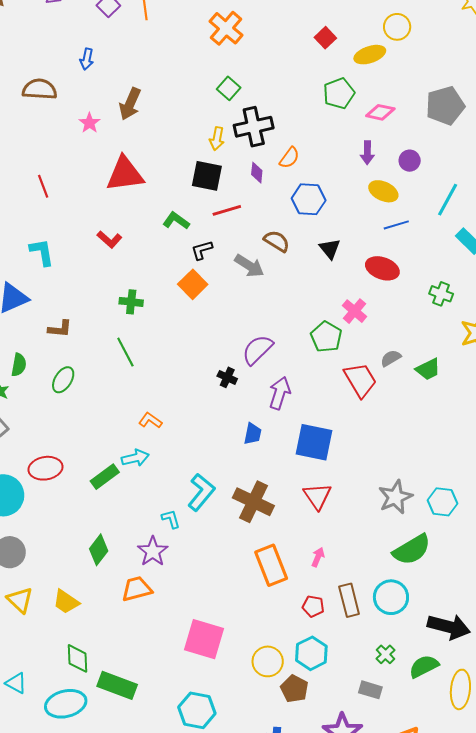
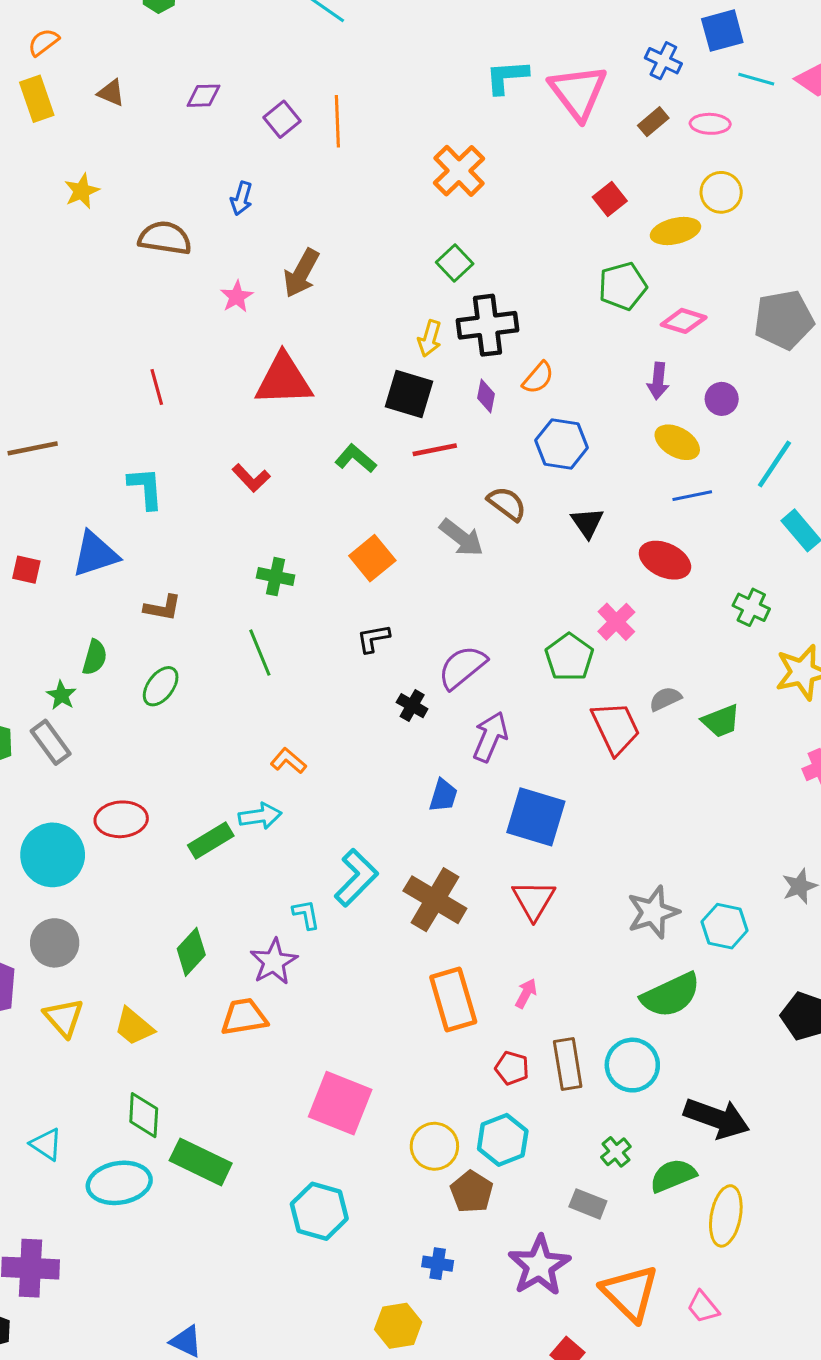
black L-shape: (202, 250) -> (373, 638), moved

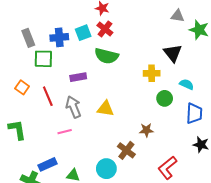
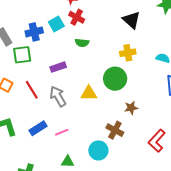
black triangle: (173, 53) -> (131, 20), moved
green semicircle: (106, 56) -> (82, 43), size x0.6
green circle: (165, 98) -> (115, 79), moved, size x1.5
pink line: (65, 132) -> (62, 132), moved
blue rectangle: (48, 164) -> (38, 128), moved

▬▬▬

> What you should do:
Please return each line of the data above in which the word "green" occurs.

> Finished task:
green semicircle: (106, 56) -> (82, 43), size x0.6
green circle: (165, 98) -> (115, 79), moved, size x1.5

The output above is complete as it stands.